> [Change listing data]:
───
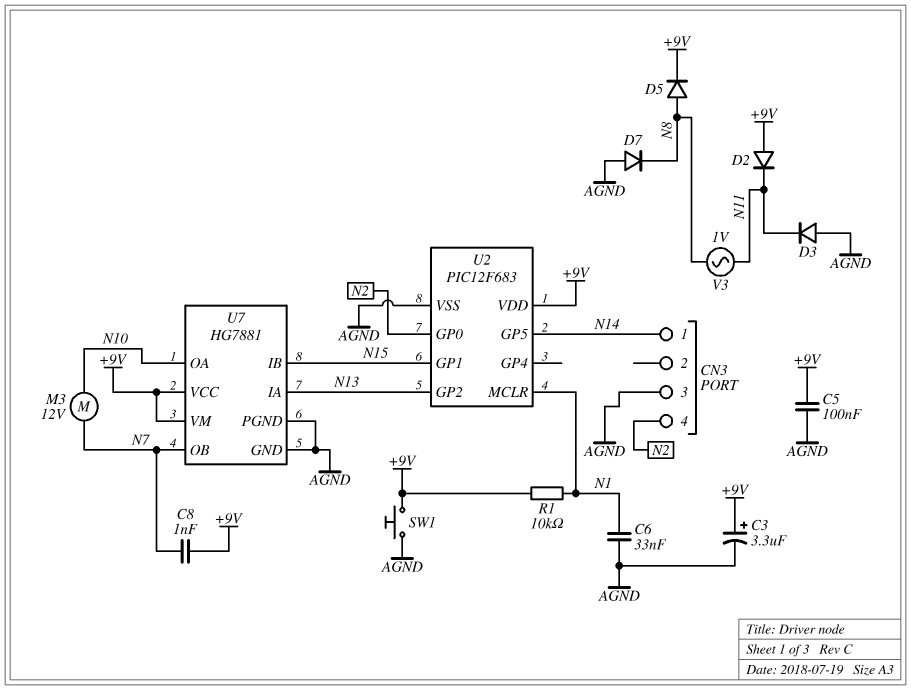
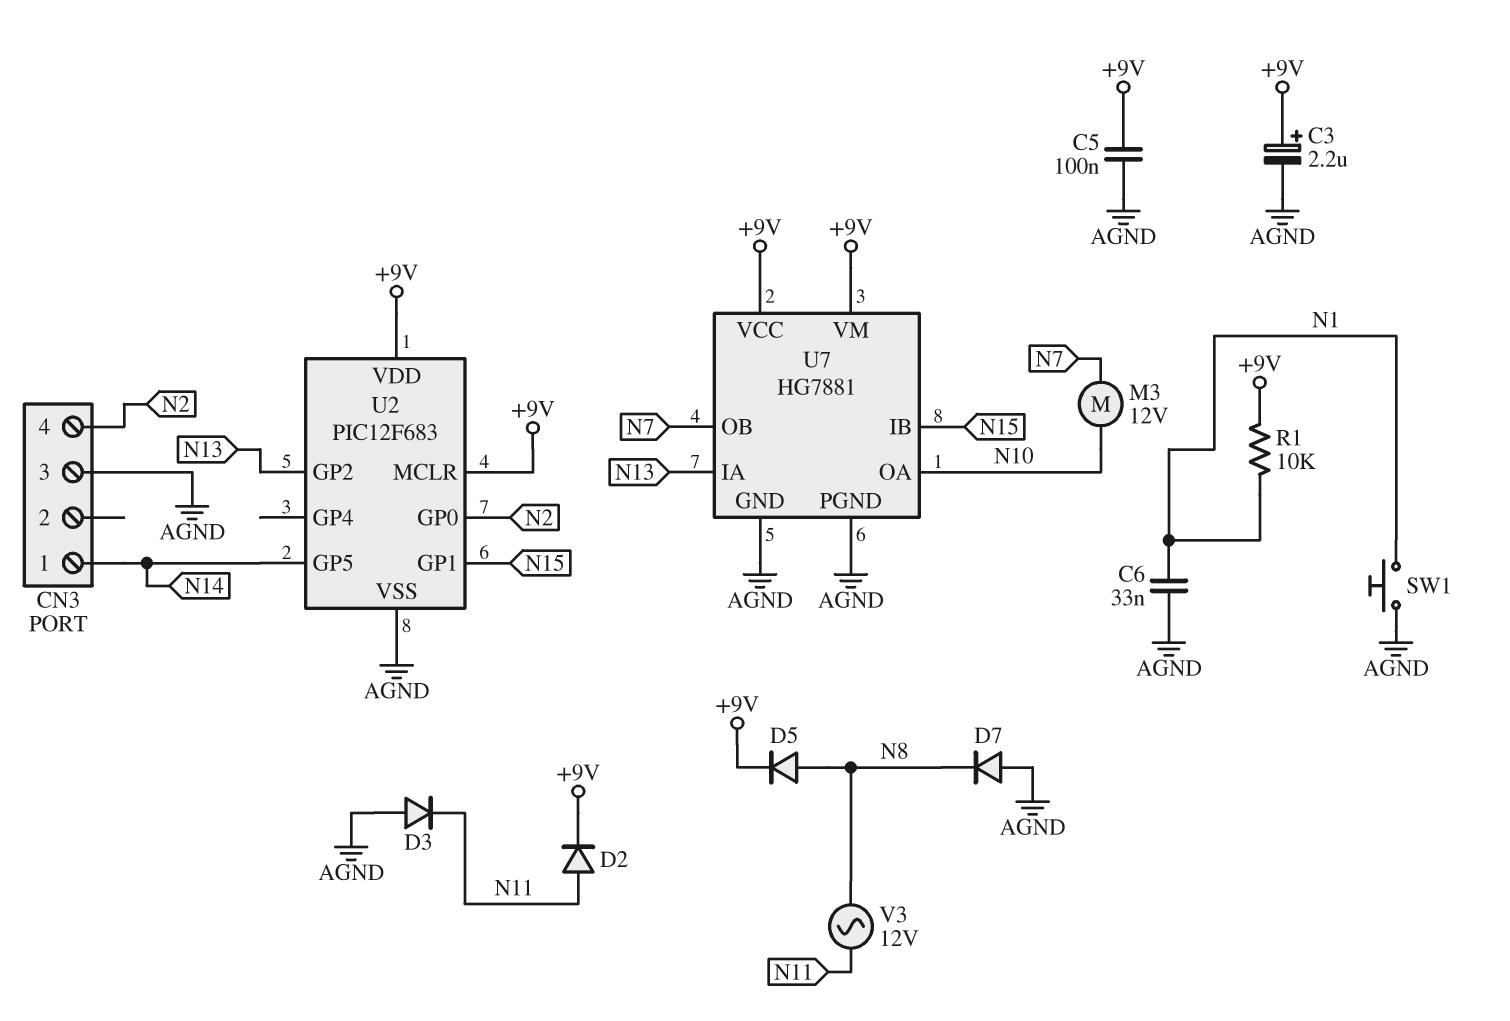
C3: 3.3uF (plus +9V, minus AGND) -> 2.2uF (plus +9V, minus AGND)
C8: 1nF (+9V, N7) -> none
D2: diode (A +9V, K N11) -> diode (A N11, K +9V)
SW1: button (+9V, AGND) -> button (AGND, N1)
U2 pin MCLR: N1 -> +9V
V3: AC 1V (N8, N11) -> AC 12V (N8, N11)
───
> [TASK INSTRUCTIONS]:
Your copy of the records above should be exact and contain no pictures.

> [OUTPUT BELOW]:
C3: 3.3uF (plus +9V, minus AGND) -> 2.2uF (plus +9V, minus AGND)
C8: 1nF (+9V, N7) -> none
D2: diode (A +9V, K N11) -> diode (A N11, K +9V)
SW1: button (+9V, AGND) -> button (AGND, N1)
U2 pin MCLR: N1 -> +9V
V3: AC 1V (N8, N11) -> AC 12V (N8, N11)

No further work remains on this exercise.